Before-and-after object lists
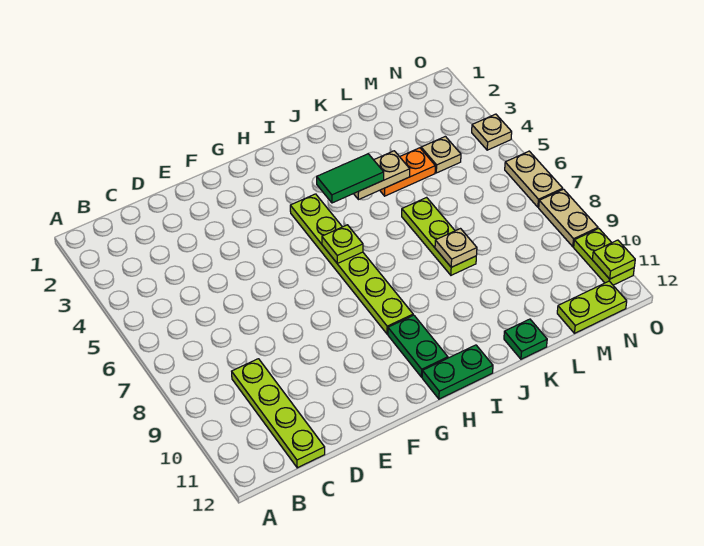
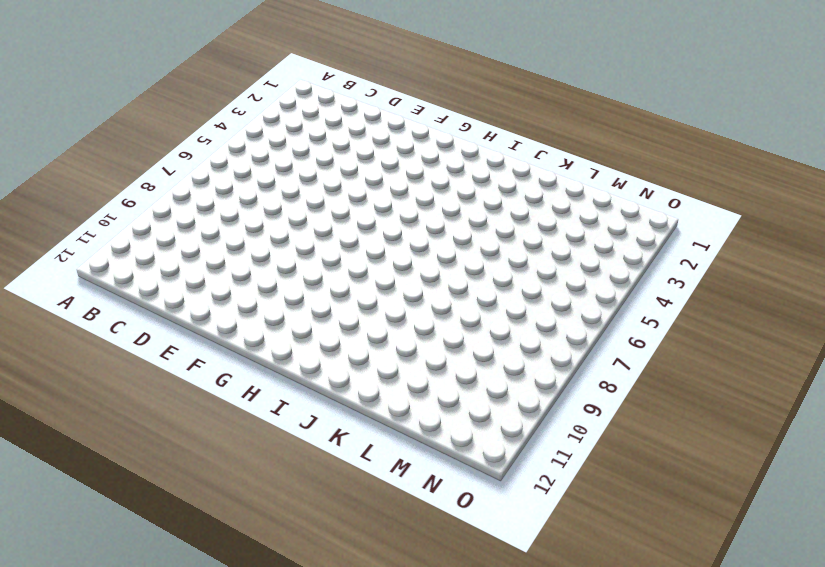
none -> lime plate C9:C12 level 1
none -> lime plate H4:H9 level 1
none -> green plate H10:H11 level 1

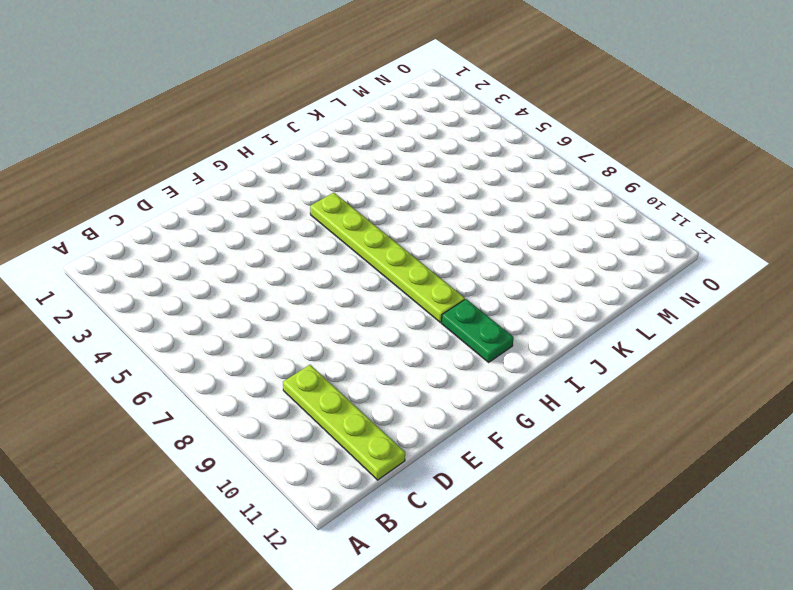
none -> green plate H12:I12 level 1
none -> orange plate K4:L4 level 1
none -> lime plate K6:K8 level 1

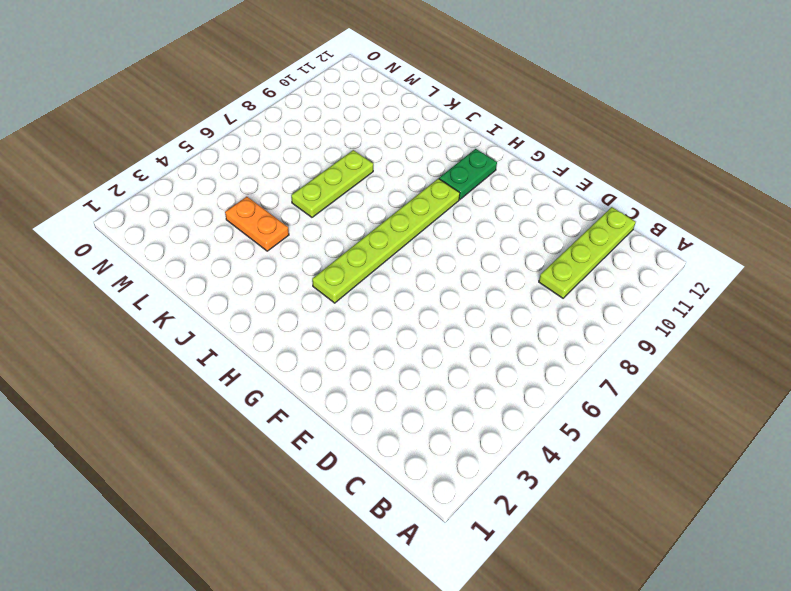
none -> green plate H12:I12 level 1
none -> green plate K12 level 1
none -> tan plate M4 level 1

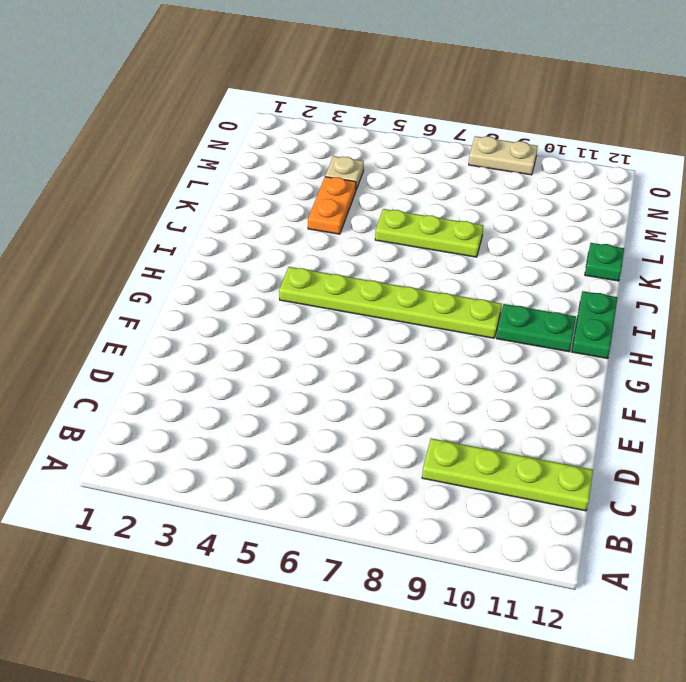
none -> lime plate M12:N12 level 1
none -> tan plate O4 level 1
none -> tan plate O6:O7 level 1

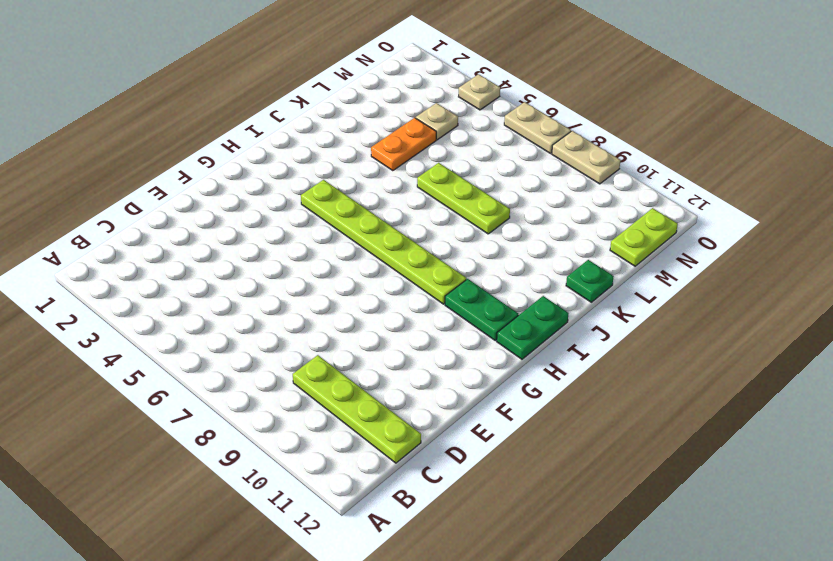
none -> lime plate O10:O11 level 1
none -> lime plate H6 level 2
none -> tan plate J4:K4 level 2

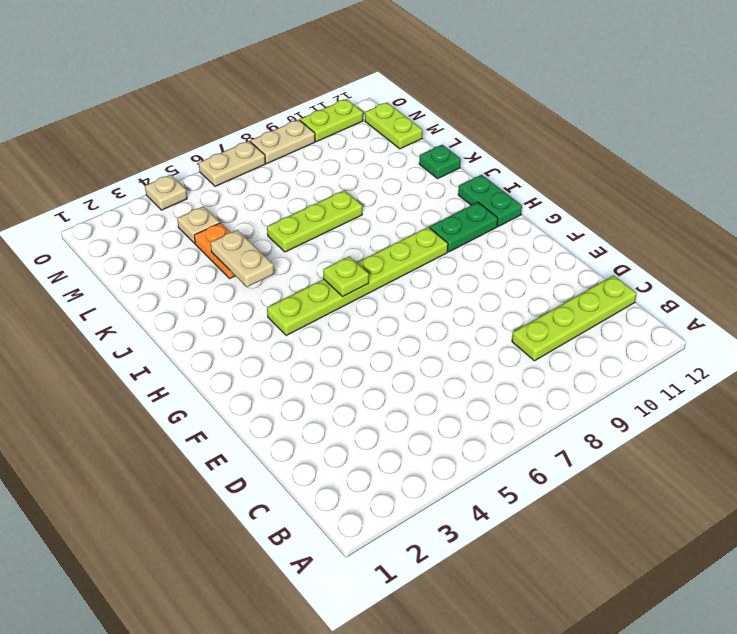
none -> tan plate K8 level 2
none -> lime plate O11 level 2
none -> green tile I4:J4 level 3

● **What the exercise asks**
Give the count of lines in the data that contain the word "lime", and write nothing besides it.

● **Response to the exercise**
7